═══ MATERIAL SHOWN ═══

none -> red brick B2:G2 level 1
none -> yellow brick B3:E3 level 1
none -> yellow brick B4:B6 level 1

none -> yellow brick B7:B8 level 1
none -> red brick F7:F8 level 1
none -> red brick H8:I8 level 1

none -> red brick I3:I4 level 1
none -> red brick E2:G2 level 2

═══
═══ MATERIAL SHOWN ═══

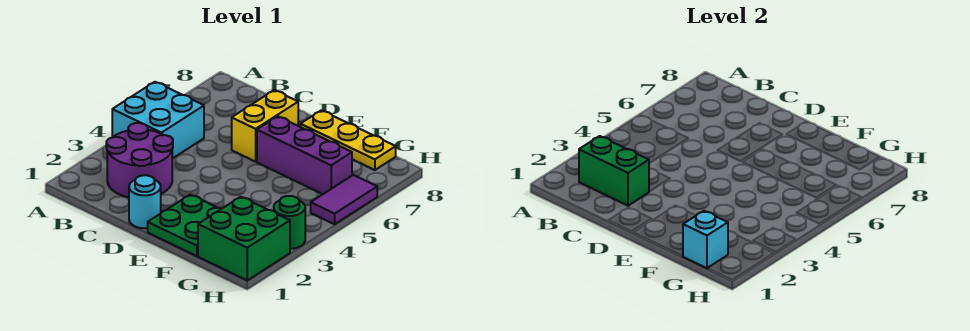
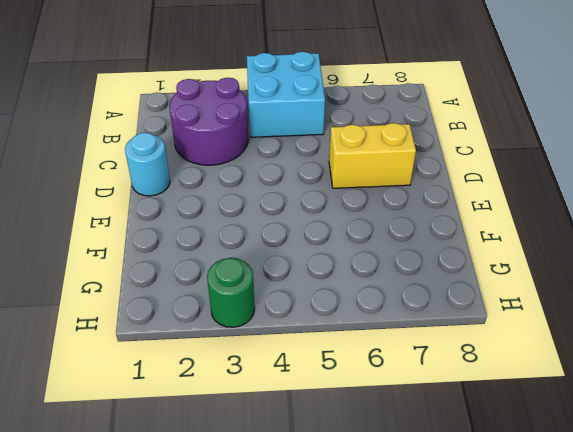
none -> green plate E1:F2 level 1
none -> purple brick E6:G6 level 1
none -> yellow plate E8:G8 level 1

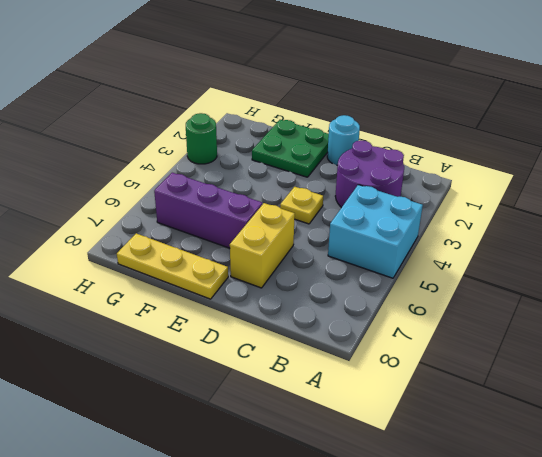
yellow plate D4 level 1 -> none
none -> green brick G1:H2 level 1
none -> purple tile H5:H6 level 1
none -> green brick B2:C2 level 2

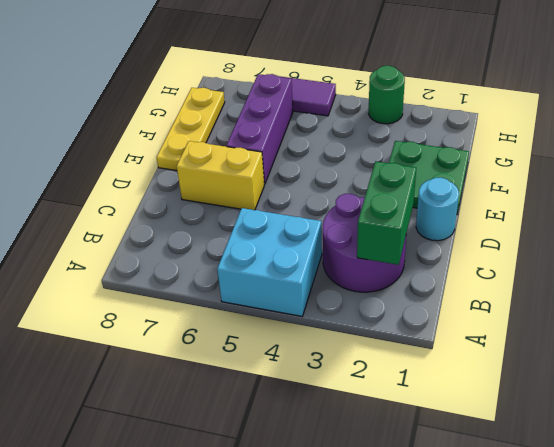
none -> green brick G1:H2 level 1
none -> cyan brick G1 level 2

═══

# TASK BRIEF
From the records above, copy exactly the lines starting at the one with "none -> green brick B2:C2 level 2" and ending at the one with "none -> cyan brick G1 level 2", and no others. Pictures stay out.

# ANSWER BELOW
none -> green brick B2:C2 level 2

none -> green brick G1:H2 level 1
none -> cyan brick G1 level 2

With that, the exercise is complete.